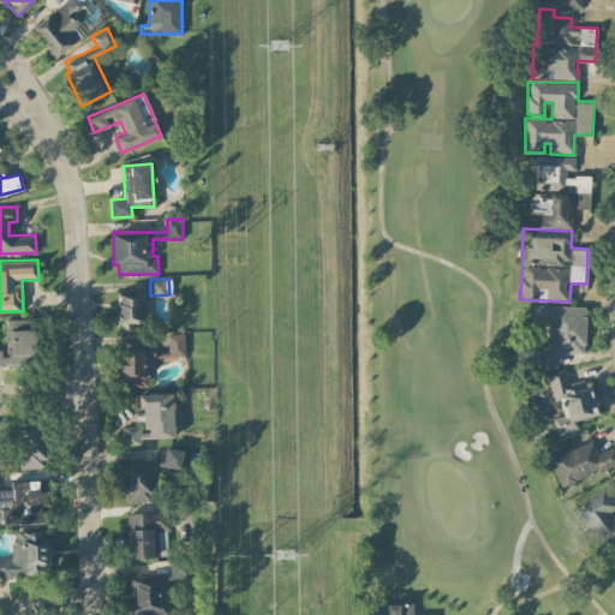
[(118,330),(142,330),(143,292),(119,291),(118,330)]
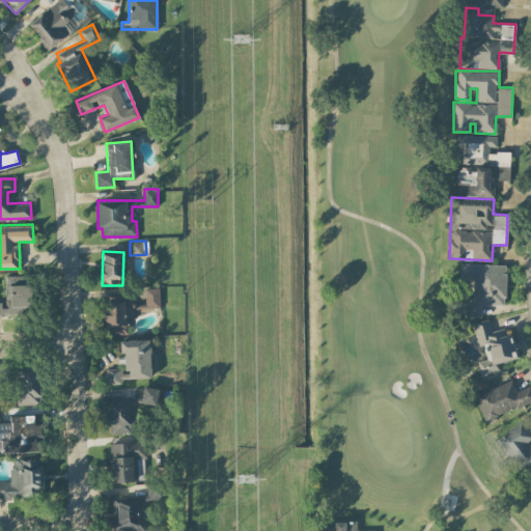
[(506,263),(460,262),(460,281),(467,281),(466,315),(481,315),(481,304),(505,304),(506,263)]
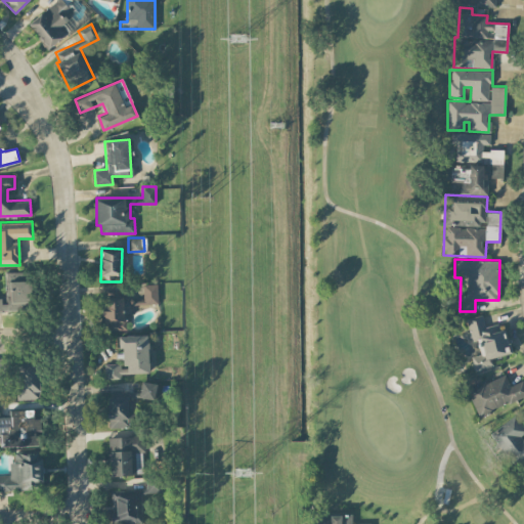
[(4,271),(5,298),(0,298),(0,310),(31,309),(29,270),(4,271)]
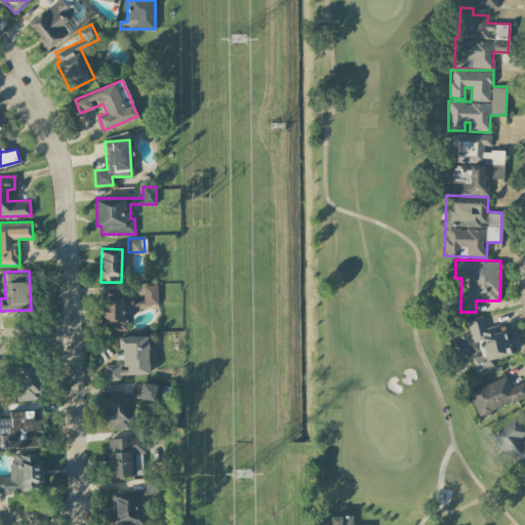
[(158,304),(157,284),(144,284),(144,296),(103,297),(104,322),(110,322),(110,330),(126,329),(126,313),(134,313),(133,305),(158,304)]
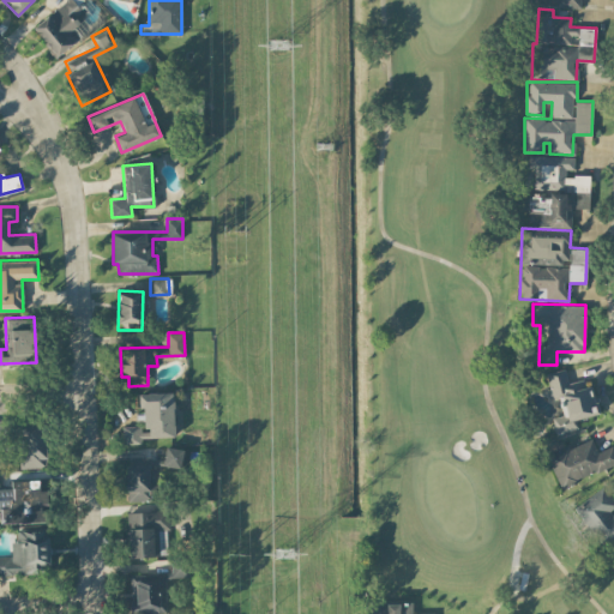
[(546,372),(552,399),(559,398),(563,414),(552,416),(555,432),(576,428),(573,419),(595,414),(587,378),(567,383),(565,368),(546,372)]
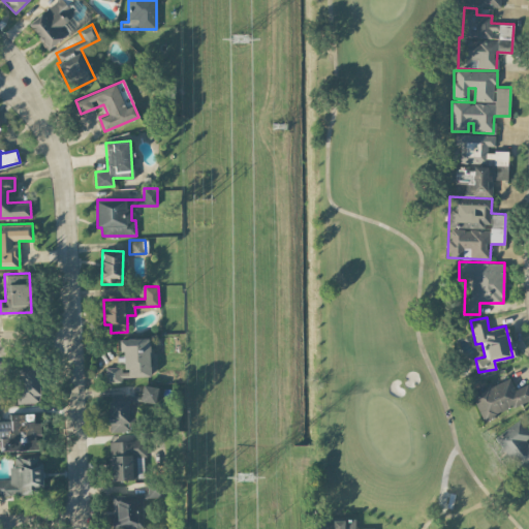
[(105,368),(106,382),(122,381),(121,376),(151,375),(150,338),(120,338),(120,350),(124,350),(125,368),(105,368)]
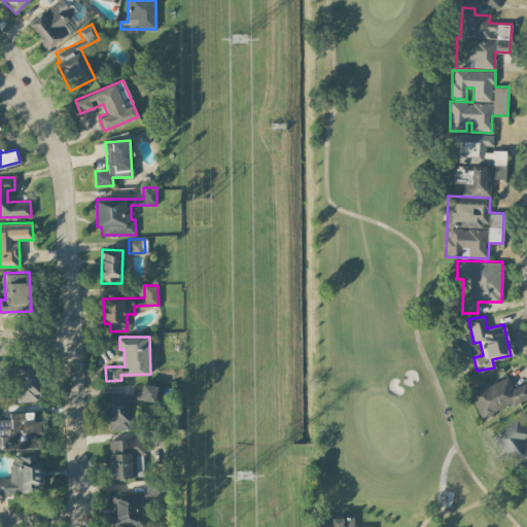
[(0,359),(0,376),(12,376),(11,359),(0,359)]
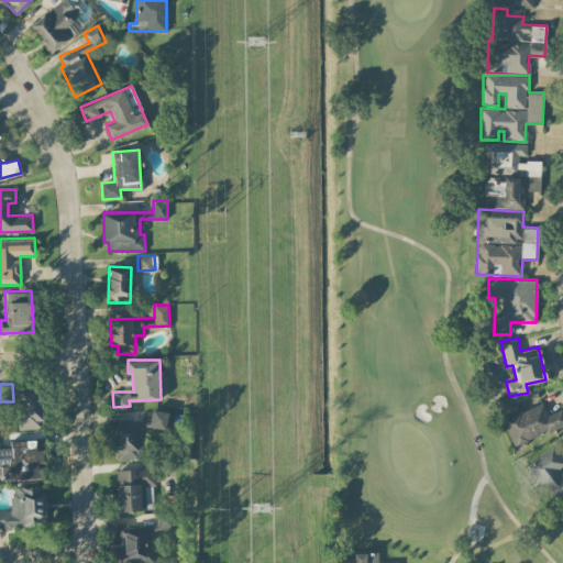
[(15,388),(18,429),(44,428),(42,386),(15,388)]
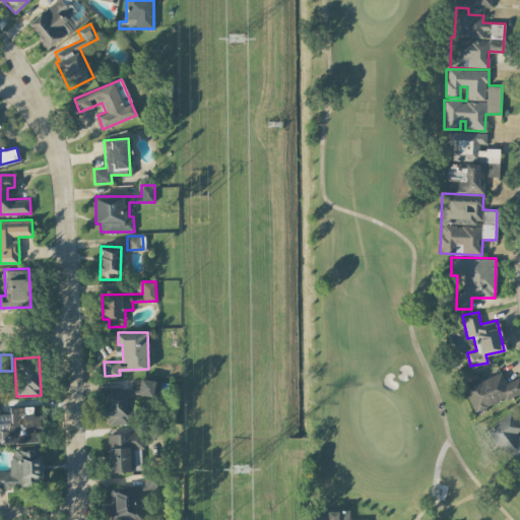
[(519,392),(519,379),(519,376),(506,382),(501,370),(463,386),(474,412),(519,392)]
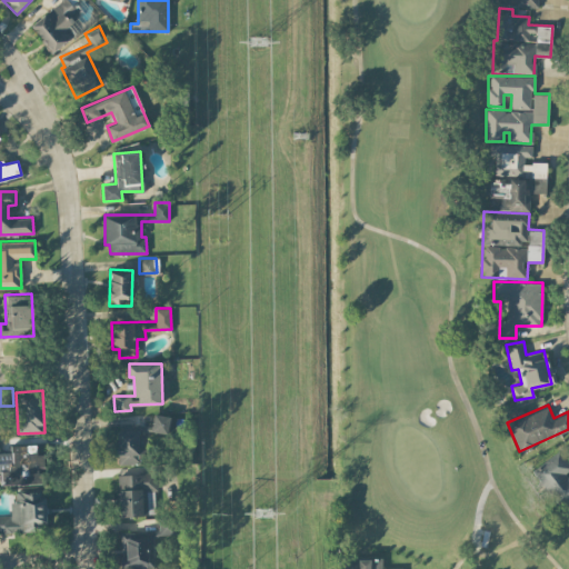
[(169,431),(169,415),(152,415),(152,425),(141,425),(141,430),(117,431),(118,463),(145,463),(145,432),(169,431)]
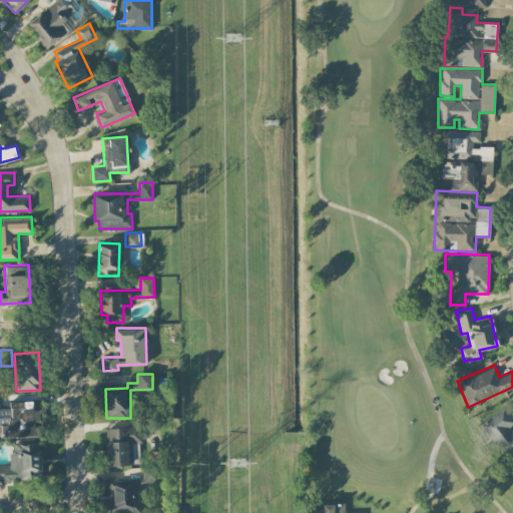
[(0,427),(0,437),(40,436),(40,423),(40,409),(33,410),(33,401),(10,401),(10,408),(0,407),(0,427)]
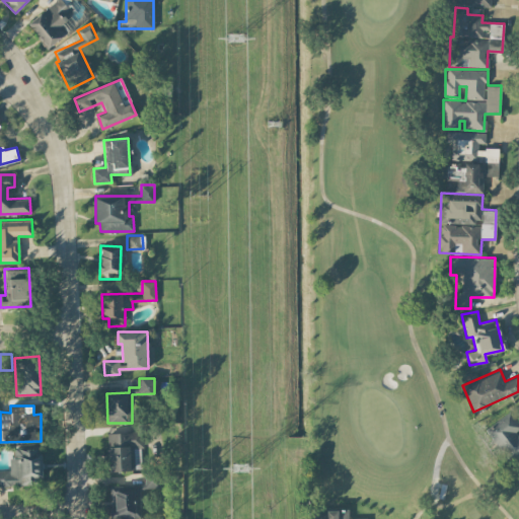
[(509,461),(518,453),(518,423),(510,411),(485,428),(509,461)]
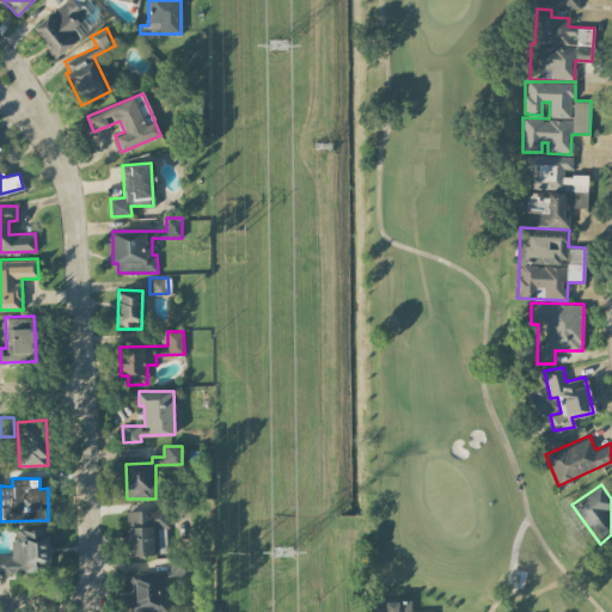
[(129,555),(167,554),(166,508),(128,510),(129,555)]
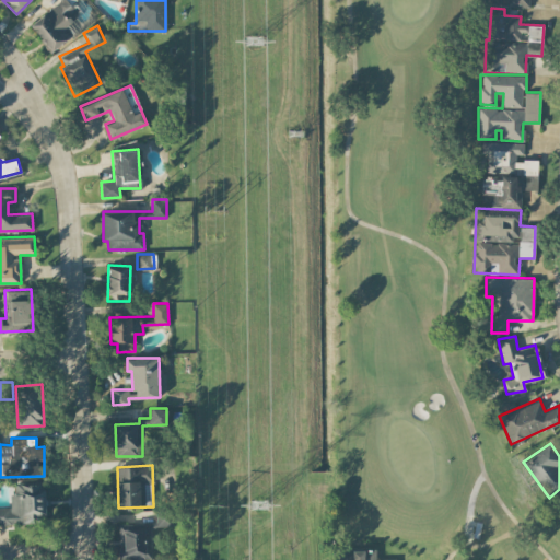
[(0,506),(0,523),(46,523),(45,483),(15,483),(15,493),(10,493),(11,506),(0,506)]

.....

--- Exercise aim ---
From the line containing "[(129,555),(167,554),(166,508),(128,510),(129,555)]" through the last line of the entries, copy each line exactly and only those, skipping all pictures.

--- Solution to the exercise ---
[(129,555),(167,554),(166,508),(128,510),(129,555)]
[(0,506),(0,523),(46,523),(45,483),(15,483),(15,493),(10,493),(11,506),(0,506)]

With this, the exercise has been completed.